> _What is required_: Quote exactly the lines spanning from the top of the data below to the line that contains "L2: 33uH (+9V, BAT) -> none", including both.

[Saved data entries]
▼
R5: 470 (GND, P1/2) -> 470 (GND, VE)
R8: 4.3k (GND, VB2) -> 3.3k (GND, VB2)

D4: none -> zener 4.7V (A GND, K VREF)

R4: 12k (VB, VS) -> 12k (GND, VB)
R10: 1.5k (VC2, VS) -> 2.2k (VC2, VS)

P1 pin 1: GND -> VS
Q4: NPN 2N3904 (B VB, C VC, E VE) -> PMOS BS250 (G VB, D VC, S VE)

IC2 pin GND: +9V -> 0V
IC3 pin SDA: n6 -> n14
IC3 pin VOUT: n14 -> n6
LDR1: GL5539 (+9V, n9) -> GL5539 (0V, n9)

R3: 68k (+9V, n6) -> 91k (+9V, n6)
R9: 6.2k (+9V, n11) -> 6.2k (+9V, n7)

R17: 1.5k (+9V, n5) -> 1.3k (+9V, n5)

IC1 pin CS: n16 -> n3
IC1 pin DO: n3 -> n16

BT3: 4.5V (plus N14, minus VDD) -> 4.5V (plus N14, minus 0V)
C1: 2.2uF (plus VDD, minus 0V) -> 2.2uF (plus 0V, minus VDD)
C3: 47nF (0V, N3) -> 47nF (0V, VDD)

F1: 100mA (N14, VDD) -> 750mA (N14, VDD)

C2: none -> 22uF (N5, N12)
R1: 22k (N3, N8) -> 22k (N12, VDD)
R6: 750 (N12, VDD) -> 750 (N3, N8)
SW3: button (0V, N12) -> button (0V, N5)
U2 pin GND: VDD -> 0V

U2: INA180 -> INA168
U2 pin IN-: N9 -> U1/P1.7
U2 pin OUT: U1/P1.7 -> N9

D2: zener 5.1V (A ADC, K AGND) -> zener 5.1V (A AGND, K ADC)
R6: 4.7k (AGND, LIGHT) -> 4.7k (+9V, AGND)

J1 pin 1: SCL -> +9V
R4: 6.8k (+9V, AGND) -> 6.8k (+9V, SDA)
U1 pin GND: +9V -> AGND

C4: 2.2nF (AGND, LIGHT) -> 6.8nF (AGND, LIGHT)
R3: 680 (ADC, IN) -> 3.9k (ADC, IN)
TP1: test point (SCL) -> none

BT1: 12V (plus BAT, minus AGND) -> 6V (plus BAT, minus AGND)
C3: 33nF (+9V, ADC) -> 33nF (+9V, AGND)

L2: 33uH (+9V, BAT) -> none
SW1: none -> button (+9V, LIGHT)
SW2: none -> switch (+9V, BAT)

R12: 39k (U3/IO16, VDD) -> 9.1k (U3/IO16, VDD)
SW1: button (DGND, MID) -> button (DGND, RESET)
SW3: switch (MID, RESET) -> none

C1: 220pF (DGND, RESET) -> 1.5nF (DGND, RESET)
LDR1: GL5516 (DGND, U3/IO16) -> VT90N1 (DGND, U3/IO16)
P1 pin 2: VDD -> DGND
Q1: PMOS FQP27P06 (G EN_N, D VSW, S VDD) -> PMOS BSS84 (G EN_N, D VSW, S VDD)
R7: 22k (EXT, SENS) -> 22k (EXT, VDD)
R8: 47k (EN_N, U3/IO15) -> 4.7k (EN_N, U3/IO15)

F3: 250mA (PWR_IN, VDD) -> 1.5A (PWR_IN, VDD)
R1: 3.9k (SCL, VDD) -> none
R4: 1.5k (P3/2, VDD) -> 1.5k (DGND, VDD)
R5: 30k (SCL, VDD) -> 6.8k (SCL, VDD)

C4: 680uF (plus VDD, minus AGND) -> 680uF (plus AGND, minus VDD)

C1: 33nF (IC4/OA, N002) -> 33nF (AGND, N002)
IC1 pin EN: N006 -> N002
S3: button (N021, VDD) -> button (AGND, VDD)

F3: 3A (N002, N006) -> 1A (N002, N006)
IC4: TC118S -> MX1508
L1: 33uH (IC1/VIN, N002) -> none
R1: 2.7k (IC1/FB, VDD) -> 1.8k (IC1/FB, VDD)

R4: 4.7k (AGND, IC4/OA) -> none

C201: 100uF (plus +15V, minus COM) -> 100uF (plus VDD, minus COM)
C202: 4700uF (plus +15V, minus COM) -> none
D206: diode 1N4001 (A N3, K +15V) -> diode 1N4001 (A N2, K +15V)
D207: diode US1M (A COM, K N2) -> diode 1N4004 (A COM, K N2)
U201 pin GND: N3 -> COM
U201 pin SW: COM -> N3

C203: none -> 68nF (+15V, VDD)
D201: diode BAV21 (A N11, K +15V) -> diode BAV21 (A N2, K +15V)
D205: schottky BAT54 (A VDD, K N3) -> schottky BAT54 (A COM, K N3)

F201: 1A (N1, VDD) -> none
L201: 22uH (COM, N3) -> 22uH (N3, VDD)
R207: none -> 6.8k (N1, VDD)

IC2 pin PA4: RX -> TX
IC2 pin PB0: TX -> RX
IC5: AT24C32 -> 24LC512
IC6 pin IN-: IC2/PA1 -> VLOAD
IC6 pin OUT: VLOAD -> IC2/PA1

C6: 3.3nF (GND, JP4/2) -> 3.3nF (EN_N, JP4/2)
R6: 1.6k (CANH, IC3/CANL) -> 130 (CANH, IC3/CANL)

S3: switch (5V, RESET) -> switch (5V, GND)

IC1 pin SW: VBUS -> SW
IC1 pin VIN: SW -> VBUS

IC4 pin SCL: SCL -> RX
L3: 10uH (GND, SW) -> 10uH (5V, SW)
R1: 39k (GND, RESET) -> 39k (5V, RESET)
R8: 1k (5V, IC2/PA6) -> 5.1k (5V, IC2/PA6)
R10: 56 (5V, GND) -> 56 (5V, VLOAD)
▲
> _Response to the exercise_:
R5: 470 (GND, P1/2) -> 470 (GND, VE)
R8: 4.3k (GND, VB2) -> 3.3k (GND, VB2)

D4: none -> zener 4.7V (A GND, K VREF)

R4: 12k (VB, VS) -> 12k (GND, VB)
R10: 1.5k (VC2, VS) -> 2.2k (VC2, VS)

P1 pin 1: GND -> VS
Q4: NPN 2N3904 (B VB, C VC, E VE) -> PMOS BS250 (G VB, D VC, S VE)

IC2 pin GND: +9V -> 0V
IC3 pin SDA: n6 -> n14
IC3 pin VOUT: n14 -> n6
LDR1: GL5539 (+9V, n9) -> GL5539 (0V, n9)

R3: 68k (+9V, n6) -> 91k (+9V, n6)
R9: 6.2k (+9V, n11) -> 6.2k (+9V, n7)

R17: 1.5k (+9V, n5) -> 1.3k (+9V, n5)

IC1 pin CS: n16 -> n3
IC1 pin DO: n3 -> n16

BT3: 4.5V (plus N14, minus VDD) -> 4.5V (plus N14, minus 0V)
C1: 2.2uF (plus VDD, minus 0V) -> 2.2uF (plus 0V, minus VDD)
C3: 47nF (0V, N3) -> 47nF (0V, VDD)

F1: 100mA (N14, VDD) -> 750mA (N14, VDD)

C2: none -> 22uF (N5, N12)
R1: 22k (N3, N8) -> 22k (N12, VDD)
R6: 750 (N12, VDD) -> 750 (N3, N8)
SW3: button (0V, N12) -> button (0V, N5)
U2 pin GND: VDD -> 0V

U2: INA180 -> INA168
U2 pin IN-: N9 -> U1/P1.7
U2 pin OUT: U1/P1.7 -> N9

D2: zener 5.1V (A ADC, K AGND) -> zener 5.1V (A AGND, K ADC)
R6: 4.7k (AGND, LIGHT) -> 4.7k (+9V, AGND)

J1 pin 1: SCL -> +9V
R4: 6.8k (+9V, AGND) -> 6.8k (+9V, SDA)
U1 pin GND: +9V -> AGND

C4: 2.2nF (AGND, LIGHT) -> 6.8nF (AGND, LIGHT)
R3: 680 (ADC, IN) -> 3.9k (ADC, IN)
TP1: test point (SCL) -> none

BT1: 12V (plus BAT, minus AGND) -> 6V (plus BAT, minus AGND)
C3: 33nF (+9V, ADC) -> 33nF (+9V, AGND)

L2: 33uH (+9V, BAT) -> none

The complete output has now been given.